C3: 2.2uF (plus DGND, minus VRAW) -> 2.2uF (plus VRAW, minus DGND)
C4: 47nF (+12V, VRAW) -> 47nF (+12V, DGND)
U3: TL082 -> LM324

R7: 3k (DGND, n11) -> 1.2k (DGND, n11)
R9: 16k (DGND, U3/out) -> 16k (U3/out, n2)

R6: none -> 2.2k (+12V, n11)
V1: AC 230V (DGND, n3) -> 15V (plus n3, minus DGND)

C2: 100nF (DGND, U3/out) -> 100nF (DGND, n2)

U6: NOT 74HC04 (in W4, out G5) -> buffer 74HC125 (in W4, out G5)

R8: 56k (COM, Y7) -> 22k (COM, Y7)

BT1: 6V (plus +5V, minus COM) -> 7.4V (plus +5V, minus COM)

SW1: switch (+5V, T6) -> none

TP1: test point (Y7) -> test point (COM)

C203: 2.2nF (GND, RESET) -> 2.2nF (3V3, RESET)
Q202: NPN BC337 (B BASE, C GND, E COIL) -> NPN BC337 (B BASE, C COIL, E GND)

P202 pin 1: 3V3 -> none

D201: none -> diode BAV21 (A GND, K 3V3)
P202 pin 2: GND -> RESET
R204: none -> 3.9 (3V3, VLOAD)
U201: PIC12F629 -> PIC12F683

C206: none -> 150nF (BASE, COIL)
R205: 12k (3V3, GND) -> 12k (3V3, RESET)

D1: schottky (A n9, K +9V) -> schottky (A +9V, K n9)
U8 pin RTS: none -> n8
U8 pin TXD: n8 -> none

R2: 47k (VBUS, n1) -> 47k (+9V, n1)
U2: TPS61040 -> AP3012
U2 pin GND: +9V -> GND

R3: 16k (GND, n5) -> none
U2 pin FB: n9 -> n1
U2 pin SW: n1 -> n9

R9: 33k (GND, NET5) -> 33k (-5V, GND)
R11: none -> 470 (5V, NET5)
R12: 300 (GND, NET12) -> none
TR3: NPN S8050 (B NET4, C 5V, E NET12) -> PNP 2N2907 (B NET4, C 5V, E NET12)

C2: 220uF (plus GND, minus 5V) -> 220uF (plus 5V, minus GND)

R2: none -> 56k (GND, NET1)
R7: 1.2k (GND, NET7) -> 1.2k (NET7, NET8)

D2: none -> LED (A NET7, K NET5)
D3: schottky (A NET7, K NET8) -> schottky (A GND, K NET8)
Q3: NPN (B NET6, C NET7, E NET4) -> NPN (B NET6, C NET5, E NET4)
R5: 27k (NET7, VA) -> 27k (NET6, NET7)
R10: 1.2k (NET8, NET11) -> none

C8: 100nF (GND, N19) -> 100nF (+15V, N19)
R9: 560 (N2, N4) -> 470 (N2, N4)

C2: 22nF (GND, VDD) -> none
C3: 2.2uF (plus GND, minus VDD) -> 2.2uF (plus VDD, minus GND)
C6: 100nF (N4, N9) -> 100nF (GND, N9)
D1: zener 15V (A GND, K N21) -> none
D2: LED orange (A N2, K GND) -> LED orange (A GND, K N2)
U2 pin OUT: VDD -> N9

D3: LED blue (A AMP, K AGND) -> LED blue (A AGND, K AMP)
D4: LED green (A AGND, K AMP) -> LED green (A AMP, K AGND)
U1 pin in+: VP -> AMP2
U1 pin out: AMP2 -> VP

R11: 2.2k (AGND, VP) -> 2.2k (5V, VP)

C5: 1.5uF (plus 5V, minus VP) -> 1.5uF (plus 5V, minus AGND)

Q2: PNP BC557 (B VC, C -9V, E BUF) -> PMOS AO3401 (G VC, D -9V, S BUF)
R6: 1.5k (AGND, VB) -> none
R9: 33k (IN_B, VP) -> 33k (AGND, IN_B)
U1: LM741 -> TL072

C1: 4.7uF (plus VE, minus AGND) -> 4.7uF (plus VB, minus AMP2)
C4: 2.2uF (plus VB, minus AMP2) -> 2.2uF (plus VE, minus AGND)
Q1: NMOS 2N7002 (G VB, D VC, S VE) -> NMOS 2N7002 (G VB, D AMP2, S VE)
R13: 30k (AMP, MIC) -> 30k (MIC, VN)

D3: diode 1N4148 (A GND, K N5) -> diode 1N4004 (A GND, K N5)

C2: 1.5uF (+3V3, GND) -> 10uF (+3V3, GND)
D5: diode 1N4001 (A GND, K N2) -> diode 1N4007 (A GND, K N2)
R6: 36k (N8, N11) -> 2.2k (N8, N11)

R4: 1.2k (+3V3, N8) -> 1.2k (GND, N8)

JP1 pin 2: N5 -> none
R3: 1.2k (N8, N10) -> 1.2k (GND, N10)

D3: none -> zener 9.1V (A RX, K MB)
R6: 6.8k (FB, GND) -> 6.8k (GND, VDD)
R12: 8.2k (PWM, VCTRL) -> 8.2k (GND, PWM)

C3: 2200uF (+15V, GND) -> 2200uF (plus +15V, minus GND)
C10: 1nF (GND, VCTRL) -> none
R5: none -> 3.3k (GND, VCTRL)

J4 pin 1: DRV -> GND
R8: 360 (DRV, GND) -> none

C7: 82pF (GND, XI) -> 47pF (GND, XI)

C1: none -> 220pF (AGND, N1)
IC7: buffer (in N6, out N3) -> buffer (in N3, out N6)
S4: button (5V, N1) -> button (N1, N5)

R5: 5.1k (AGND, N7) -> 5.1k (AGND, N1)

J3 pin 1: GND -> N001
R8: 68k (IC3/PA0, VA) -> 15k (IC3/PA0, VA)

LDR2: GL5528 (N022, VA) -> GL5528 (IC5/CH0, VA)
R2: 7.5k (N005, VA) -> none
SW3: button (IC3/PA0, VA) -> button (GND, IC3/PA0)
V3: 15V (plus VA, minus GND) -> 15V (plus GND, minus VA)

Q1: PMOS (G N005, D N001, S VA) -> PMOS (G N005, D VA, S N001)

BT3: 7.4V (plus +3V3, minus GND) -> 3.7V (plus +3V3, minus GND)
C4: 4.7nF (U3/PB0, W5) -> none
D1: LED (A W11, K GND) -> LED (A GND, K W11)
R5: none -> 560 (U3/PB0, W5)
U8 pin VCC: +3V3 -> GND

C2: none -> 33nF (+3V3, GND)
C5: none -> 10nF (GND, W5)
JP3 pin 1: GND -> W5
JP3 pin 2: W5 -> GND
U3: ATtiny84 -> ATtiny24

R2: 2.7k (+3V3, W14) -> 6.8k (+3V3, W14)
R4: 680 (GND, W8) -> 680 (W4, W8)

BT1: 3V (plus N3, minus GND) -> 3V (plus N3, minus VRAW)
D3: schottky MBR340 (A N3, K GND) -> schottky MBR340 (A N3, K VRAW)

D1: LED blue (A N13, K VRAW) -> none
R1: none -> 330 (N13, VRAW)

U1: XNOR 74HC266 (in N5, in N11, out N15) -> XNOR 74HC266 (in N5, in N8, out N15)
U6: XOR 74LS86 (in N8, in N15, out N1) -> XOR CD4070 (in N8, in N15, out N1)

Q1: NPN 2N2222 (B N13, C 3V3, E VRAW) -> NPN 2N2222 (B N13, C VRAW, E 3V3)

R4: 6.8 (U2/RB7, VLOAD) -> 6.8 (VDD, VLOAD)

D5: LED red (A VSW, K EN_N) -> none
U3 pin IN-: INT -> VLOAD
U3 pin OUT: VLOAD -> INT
* * * *
Exercise aim — Every line of the entries that includes "schottky" must be copied into the answer.

Result —
D1: schottky (A n9, K +9V) -> schottky (A +9V, K n9)
D3: schottky (A NET7, K NET8) -> schottky (A GND, K NET8)
D3: schottky MBR340 (A N3, K GND) -> schottky MBR340 (A N3, K VRAW)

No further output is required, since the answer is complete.